EXERCISE REQUIREMENTS ▸ Could you copy every line of the data that contains "moved"?

Image sequences with shape edits

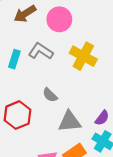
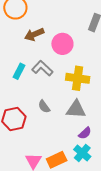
yellow cross: (83, 56) -> (78, 78), turned -30
gray triangle: (70, 122) -> (76, 109), moved

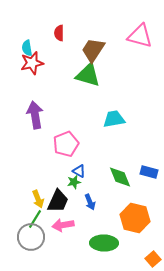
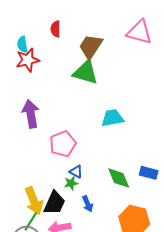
yellow arrow: (38, 199) -> (34, 201), size x1.5

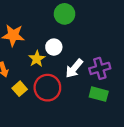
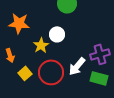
white arrow: (74, 68) -> (77, 66), moved

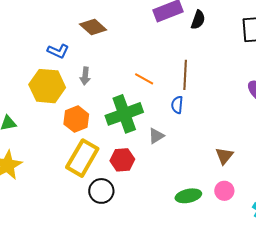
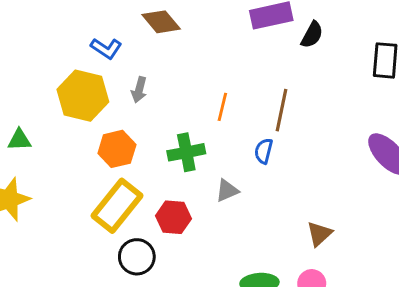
orange line: (144, 79) -> (222, 107), turned 66
green cross: (124, 114) -> (186, 152), size x0.7

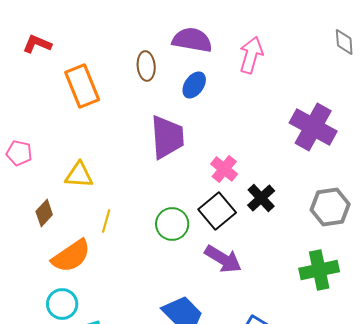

SOLUTION TO THE EXERCISE ▸
gray triangle: (70, 122) -> (76, 109), moved
white arrow: (74, 68) -> (77, 66), moved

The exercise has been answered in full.